Task requirements
The data below should be copied out exactly, with its pictures omitted.
─── Exercise input
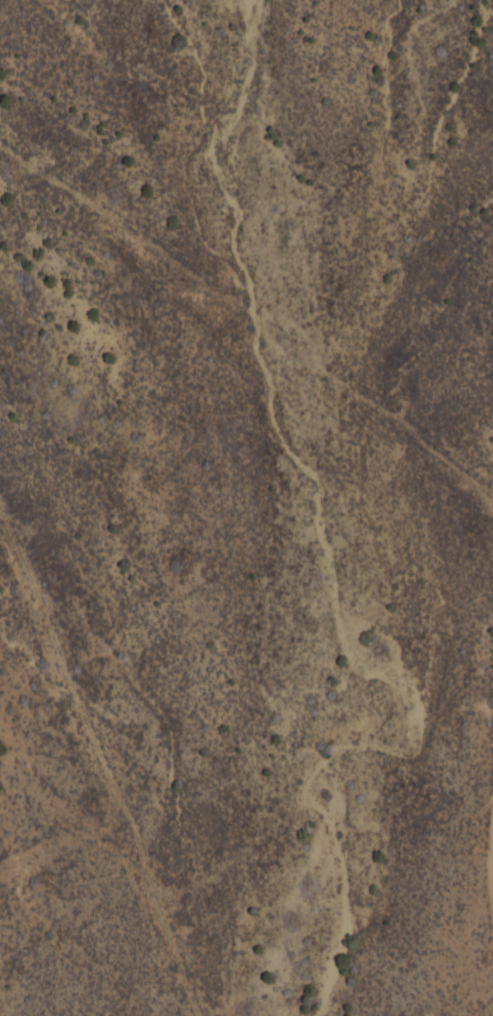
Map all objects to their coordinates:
river: (320, 557)

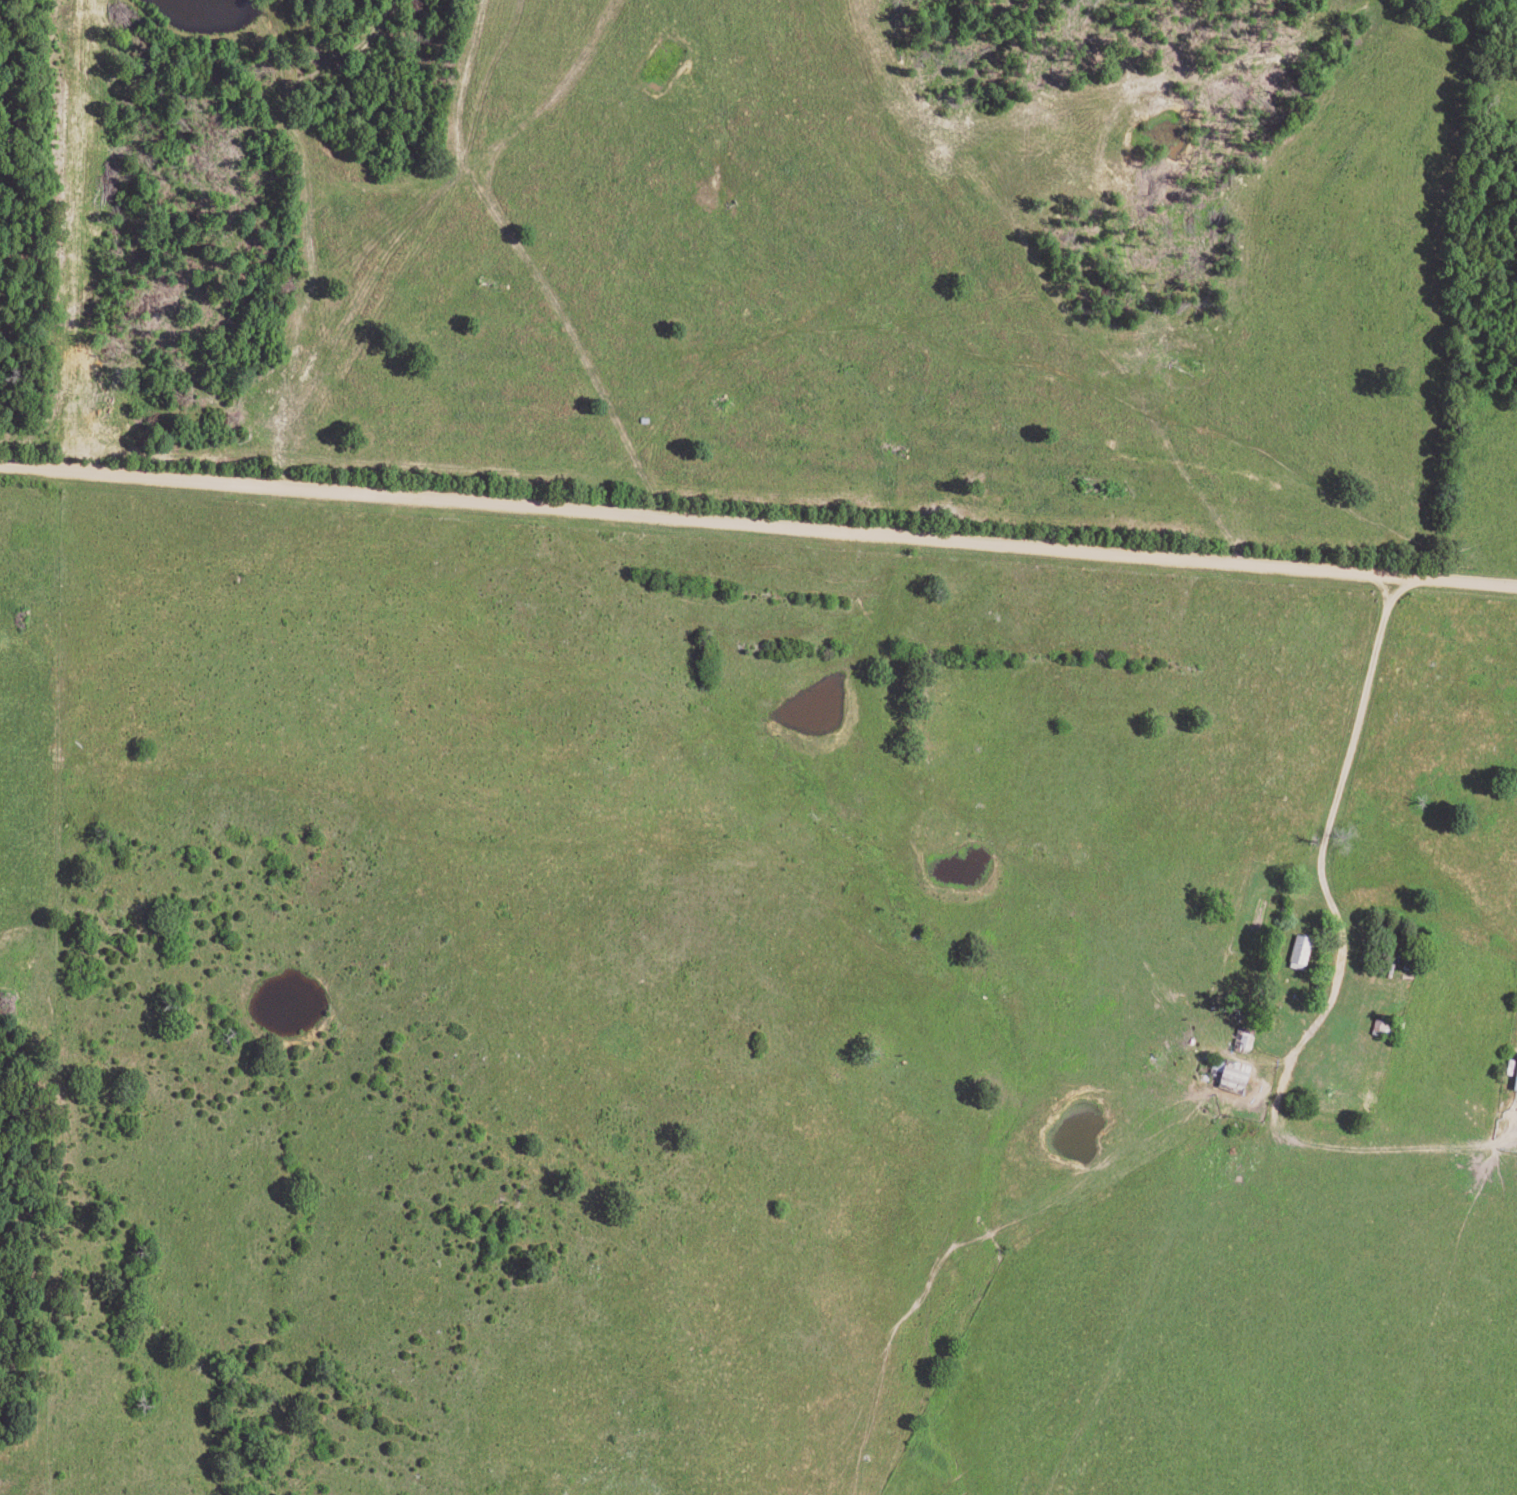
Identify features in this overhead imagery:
road: (758, 526)
road: (1369, 776)
building: (1297, 950)
building: (1514, 1074)
building: (1230, 1077)
road: (368, 1479)

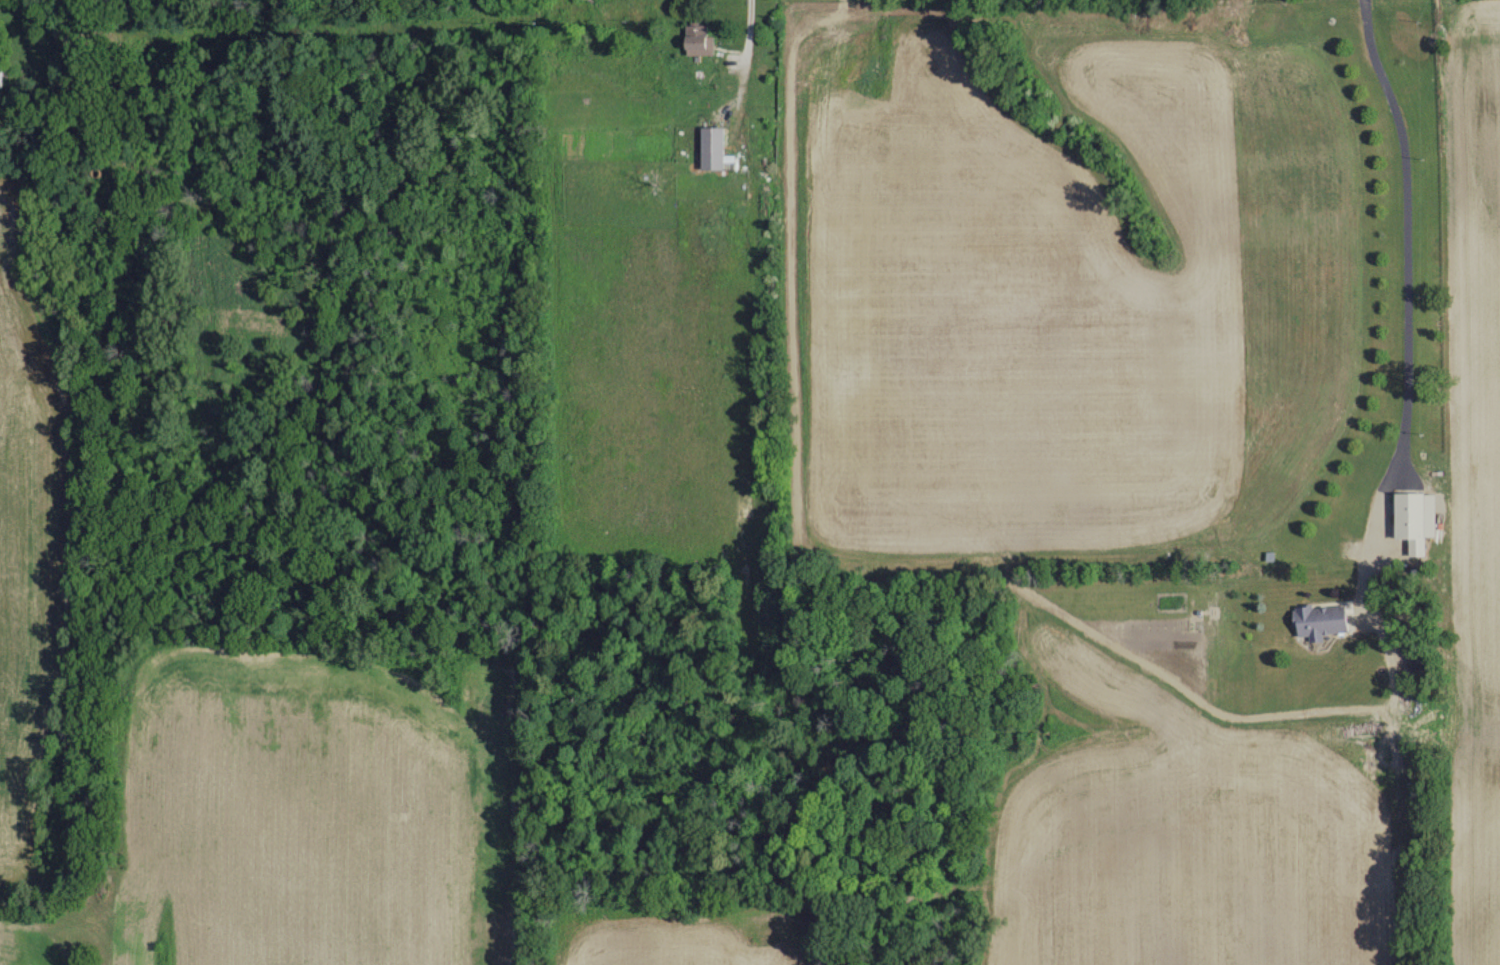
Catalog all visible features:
building: (693, 37)
road: (746, 72)
building: (1, 75)
building: (712, 145)
road: (1407, 296)
building: (1407, 514)
building: (1319, 619)

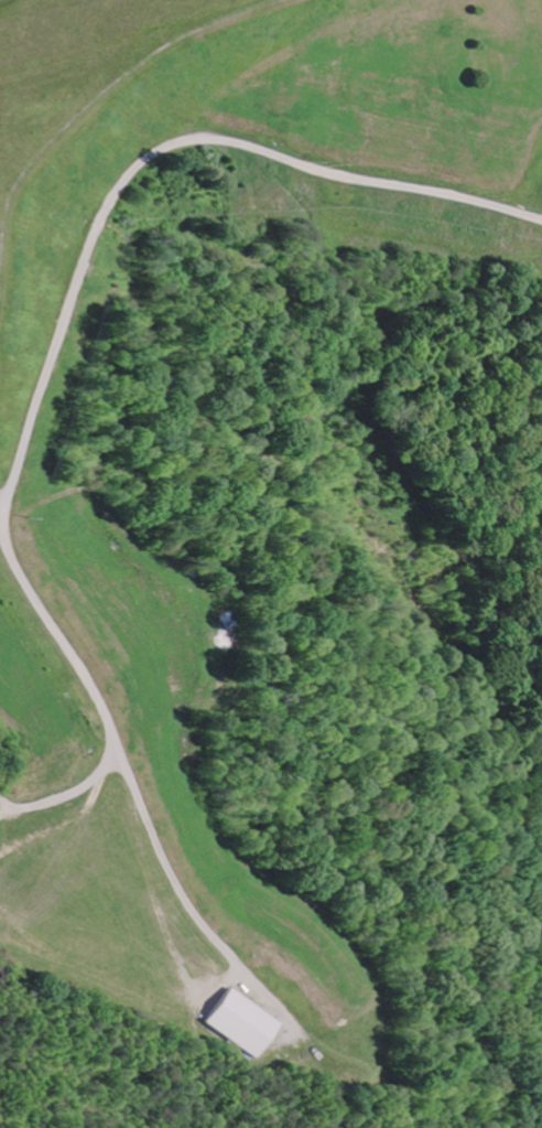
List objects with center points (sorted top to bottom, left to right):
airport runway: (80, 24)
road: (37, 413)
road: (2, 521)
road: (67, 794)
building: (241, 1026)

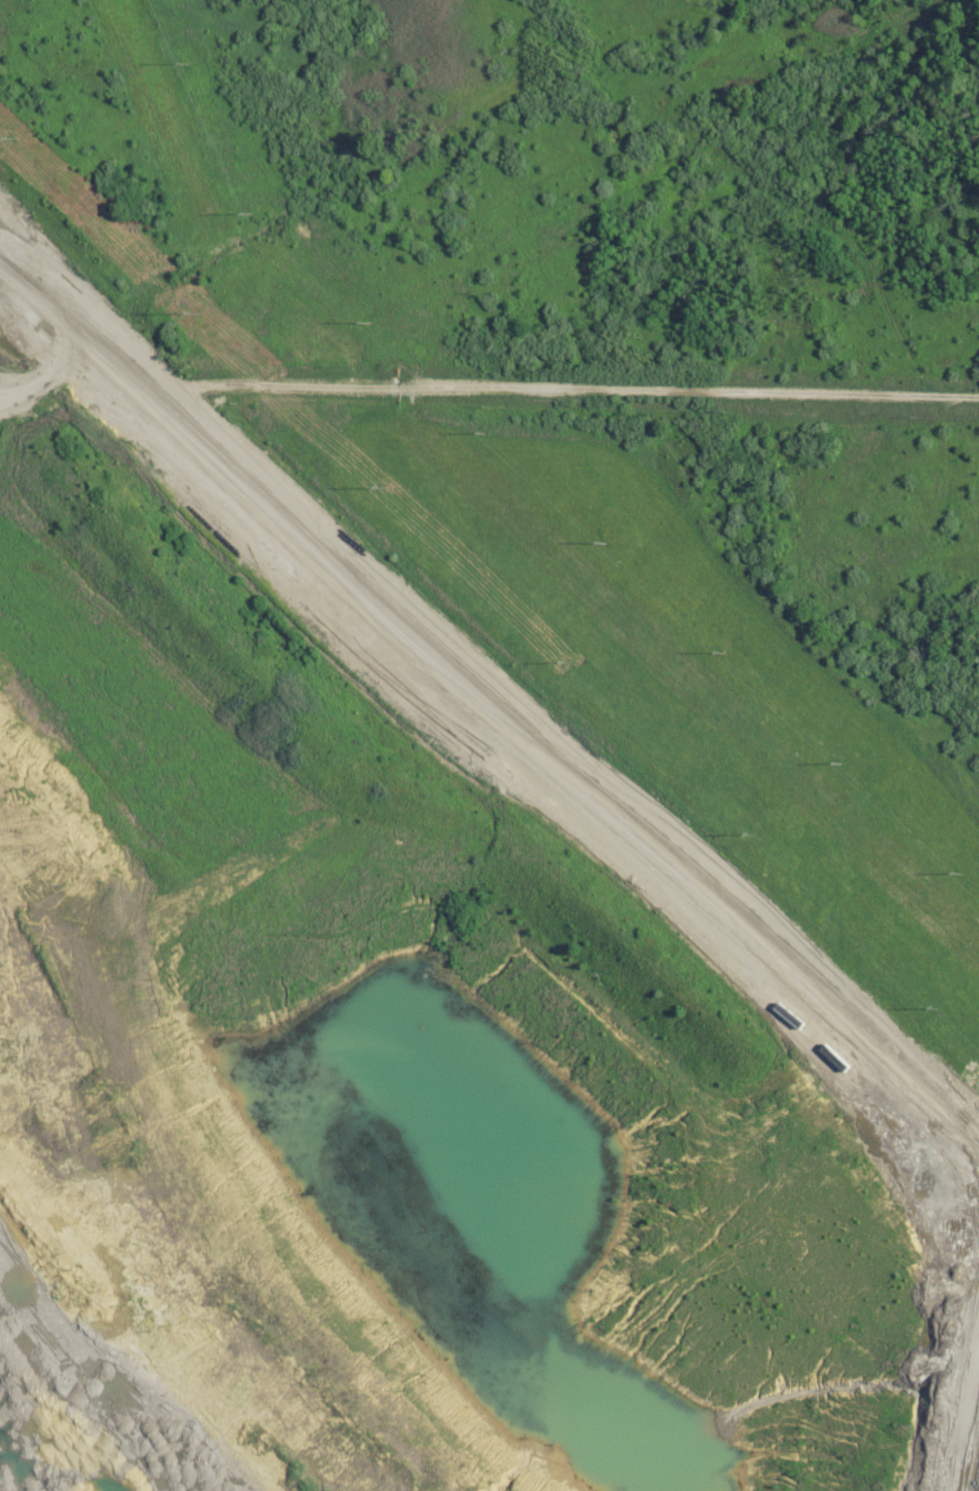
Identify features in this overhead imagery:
──────
Response area
Map all objects to their coordinates:
river: (320, 557)

Identify features in this overhead imagery:
road: (758, 526)
road: (1369, 776)
building: (1297, 950)
building: (1514, 1074)
building: (1230, 1077)
road: (368, 1479)

Catalog all visible features:
building: (693, 37)
road: (746, 72)
building: (1, 75)
building: (712, 145)
road: (1407, 296)
building: (1407, 514)
building: (1319, 619)

List objects with center points (sorted top to bottom, left to right):
airport runway: (80, 24)
road: (37, 413)
road: (2, 521)
road: (67, 794)
building: (241, 1026)

Identify features in this overhead imagery:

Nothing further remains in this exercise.